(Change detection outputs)
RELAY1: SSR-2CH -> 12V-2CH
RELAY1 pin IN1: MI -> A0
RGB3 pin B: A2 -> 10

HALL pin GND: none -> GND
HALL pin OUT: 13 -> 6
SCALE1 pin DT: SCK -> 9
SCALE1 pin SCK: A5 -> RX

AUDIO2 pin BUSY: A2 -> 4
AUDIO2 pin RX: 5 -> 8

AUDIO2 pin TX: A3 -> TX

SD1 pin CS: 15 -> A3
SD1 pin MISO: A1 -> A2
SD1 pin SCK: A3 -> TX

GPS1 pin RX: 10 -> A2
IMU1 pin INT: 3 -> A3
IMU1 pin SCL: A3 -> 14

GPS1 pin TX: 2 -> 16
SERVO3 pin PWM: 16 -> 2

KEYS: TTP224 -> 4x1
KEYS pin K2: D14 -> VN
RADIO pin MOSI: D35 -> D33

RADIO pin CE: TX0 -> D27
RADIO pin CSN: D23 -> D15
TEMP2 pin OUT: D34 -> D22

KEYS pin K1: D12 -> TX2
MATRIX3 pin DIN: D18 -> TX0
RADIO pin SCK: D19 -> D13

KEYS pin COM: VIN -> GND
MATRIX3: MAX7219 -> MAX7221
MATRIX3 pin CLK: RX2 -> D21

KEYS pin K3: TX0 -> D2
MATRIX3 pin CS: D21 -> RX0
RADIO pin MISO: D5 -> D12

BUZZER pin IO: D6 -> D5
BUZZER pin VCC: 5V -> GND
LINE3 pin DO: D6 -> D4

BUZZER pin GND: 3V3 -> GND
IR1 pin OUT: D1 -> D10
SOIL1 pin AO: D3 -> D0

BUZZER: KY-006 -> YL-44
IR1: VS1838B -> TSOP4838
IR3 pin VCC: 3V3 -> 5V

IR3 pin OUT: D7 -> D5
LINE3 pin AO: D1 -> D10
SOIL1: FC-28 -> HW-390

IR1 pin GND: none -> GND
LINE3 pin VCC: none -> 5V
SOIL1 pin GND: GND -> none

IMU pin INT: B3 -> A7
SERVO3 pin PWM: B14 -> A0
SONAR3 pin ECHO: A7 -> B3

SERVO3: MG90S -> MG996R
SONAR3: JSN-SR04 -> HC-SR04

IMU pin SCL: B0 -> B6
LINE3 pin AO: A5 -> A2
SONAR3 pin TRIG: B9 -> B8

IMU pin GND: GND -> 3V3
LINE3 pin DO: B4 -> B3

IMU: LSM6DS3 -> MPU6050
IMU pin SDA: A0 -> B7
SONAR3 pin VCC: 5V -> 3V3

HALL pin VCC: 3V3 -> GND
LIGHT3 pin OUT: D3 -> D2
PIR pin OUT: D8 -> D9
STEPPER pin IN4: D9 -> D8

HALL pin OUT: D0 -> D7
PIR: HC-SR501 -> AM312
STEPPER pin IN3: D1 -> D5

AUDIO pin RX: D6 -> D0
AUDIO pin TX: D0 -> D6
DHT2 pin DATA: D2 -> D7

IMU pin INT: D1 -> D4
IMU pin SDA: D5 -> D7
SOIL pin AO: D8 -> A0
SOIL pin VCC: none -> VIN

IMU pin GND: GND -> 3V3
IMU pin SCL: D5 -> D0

**REQUIRED WORK:**
Could you give again exactly the lines from the line containing "KEYS pin K1: D12 -> TX2" through the final line of the data above, and no others?

**REPLY TO THE EXERCISE:**
KEYS pin K1: D12 -> TX2
MATRIX3 pin DIN: D18 -> TX0
RADIO pin SCK: D19 -> D13

KEYS pin COM: VIN -> GND
MATRIX3: MAX7219 -> MAX7221
MATRIX3 pin CLK: RX2 -> D21

KEYS pin K3: TX0 -> D2
MATRIX3 pin CS: D21 -> RX0
RADIO pin MISO: D5 -> D12

BUZZER pin IO: D6 -> D5
BUZZER pin VCC: 5V -> GND
LINE3 pin DO: D6 -> D4

BUZZER pin GND: 3V3 -> GND
IR1 pin OUT: D1 -> D10
SOIL1 pin AO: D3 -> D0

BUZZER: KY-006 -> YL-44
IR1: VS1838B -> TSOP4838
IR3 pin VCC: 3V3 -> 5V

IR3 pin OUT: D7 -> D5
LINE3 pin AO: D1 -> D10
SOIL1: FC-28 -> HW-390

IR1 pin GND: none -> GND
LINE3 pin VCC: none -> 5V
SOIL1 pin GND: GND -> none

IMU pin INT: B3 -> A7
SERVO3 pin PWM: B14 -> A0
SONAR3 pin ECHO: A7 -> B3

SERVO3: MG90S -> MG996R
SONAR3: JSN-SR04 -> HC-SR04

IMU pin SCL: B0 -> B6
LINE3 pin AO: A5 -> A2
SONAR3 pin TRIG: B9 -> B8

IMU pin GND: GND -> 3V3
LINE3 pin DO: B4 -> B3

IMU: LSM6DS3 -> MPU6050
IMU pin SDA: A0 -> B7
SONAR3 pin VCC: 5V -> 3V3

HALL pin VCC: 3V3 -> GND
LIGHT3 pin OUT: D3 -> D2
PIR pin OUT: D8 -> D9
STEPPER pin IN4: D9 -> D8

HALL pin OUT: D0 -> D7
PIR: HC-SR501 -> AM312
STEPPER pin IN3: D1 -> D5

AUDIO pin RX: D6 -> D0
AUDIO pin TX: D0 -> D6
DHT2 pin DATA: D2 -> D7

IMU pin INT: D1 -> D4
IMU pin SDA: D5 -> D7
SOIL pin AO: D8 -> A0
SOIL pin VCC: none -> VIN

IMU pin GND: GND -> 3V3
IMU pin SCL: D5 -> D0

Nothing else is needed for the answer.